* [Task prompt]:
Beginning with the line that contains "KEYS2 pin K3: D26 -> D34", print each line to the end of the data exactly. Omit the pictures.

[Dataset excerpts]
- - - - - - -
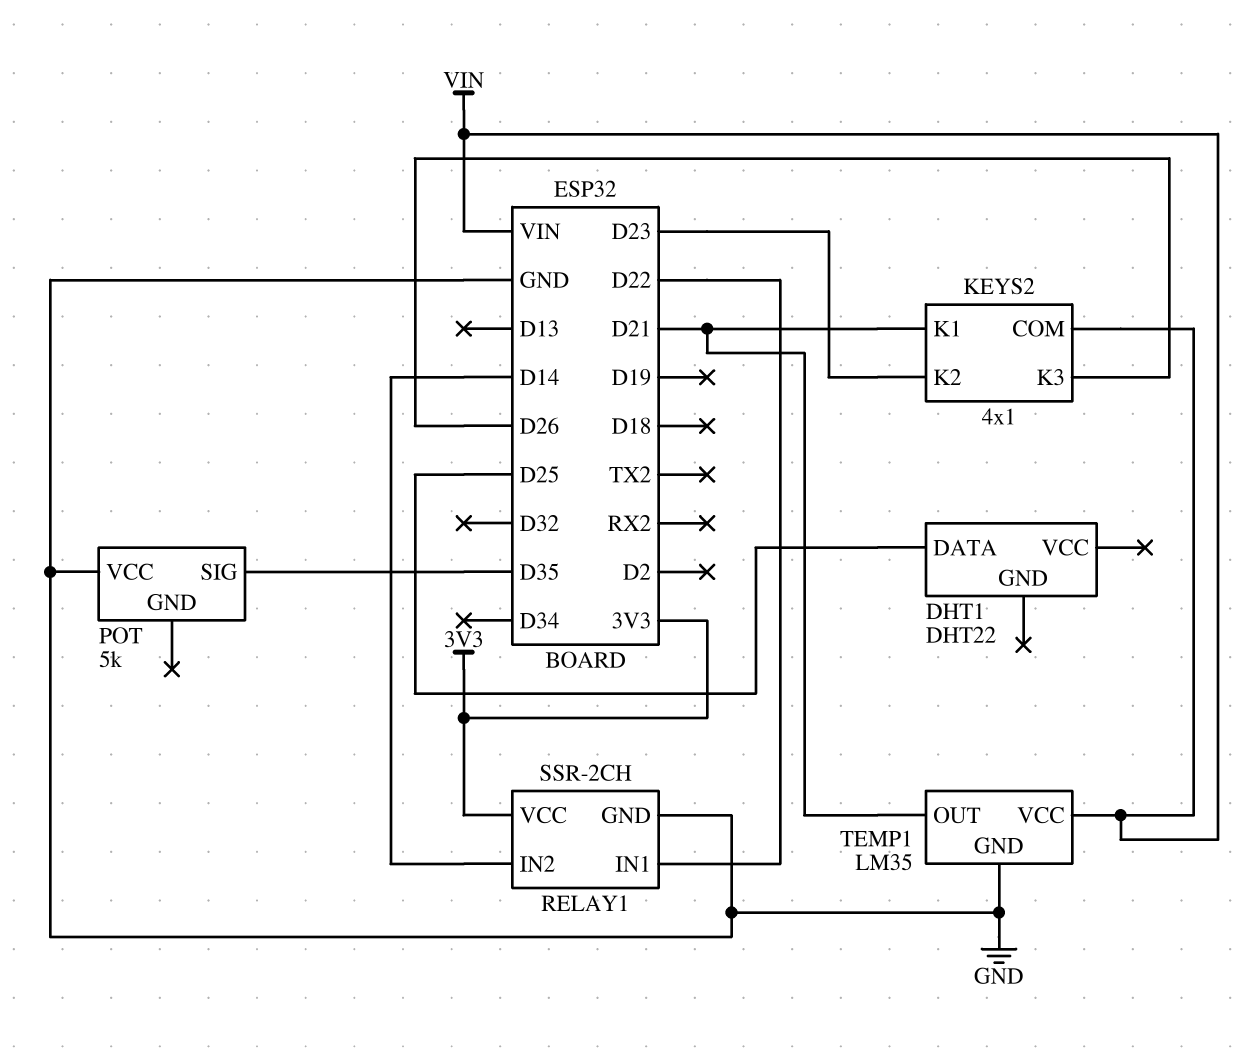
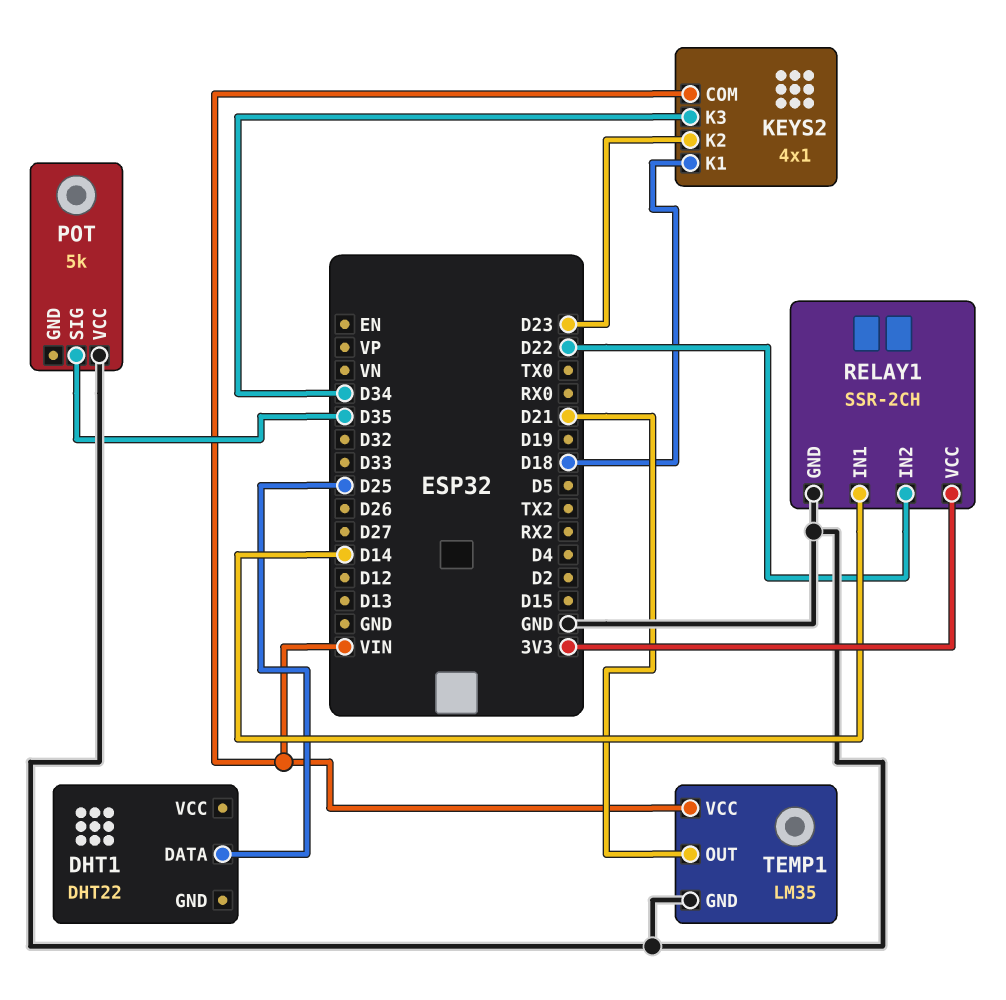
KEYS2 pin K1: D21 -> D18
KEYS2 pin K3: D26 -> D34
RELAY1 pin IN1: D22 -> D14
RELAY1 pin IN2: D14 -> D22

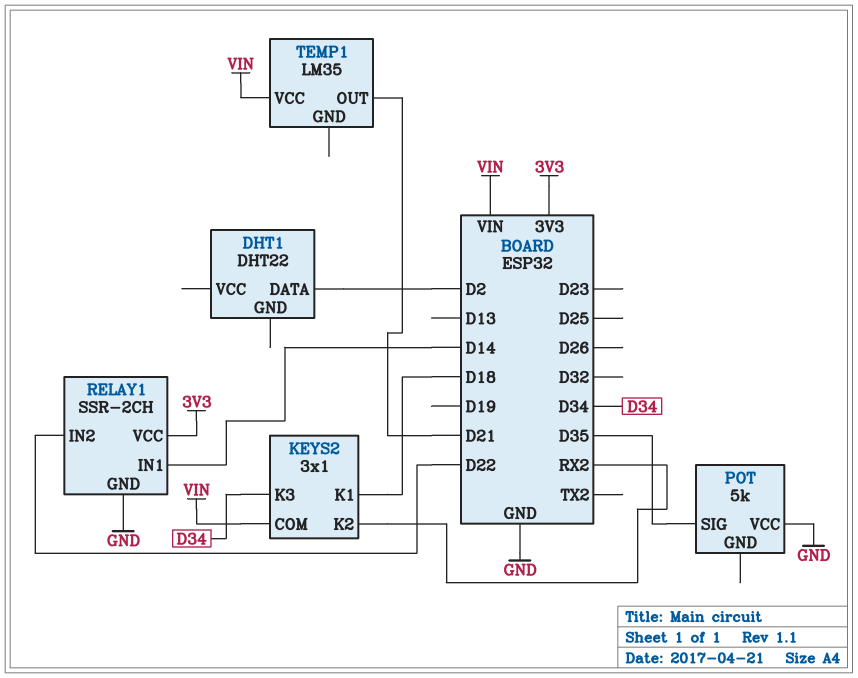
DHT1 pin DATA: D25 -> D2
KEYS2: 4x1 -> 3x1
KEYS2 pin K2: D23 -> RX2
TEMP1 pin GND: GND -> none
- - - - - - -
* [Result]:
KEYS2 pin K3: D26 -> D34
RELAY1 pin IN1: D22 -> D14
RELAY1 pin IN2: D14 -> D22

DHT1 pin DATA: D25 -> D2
KEYS2: 4x1 -> 3x1
KEYS2 pin K2: D23 -> RX2
TEMP1 pin GND: GND -> none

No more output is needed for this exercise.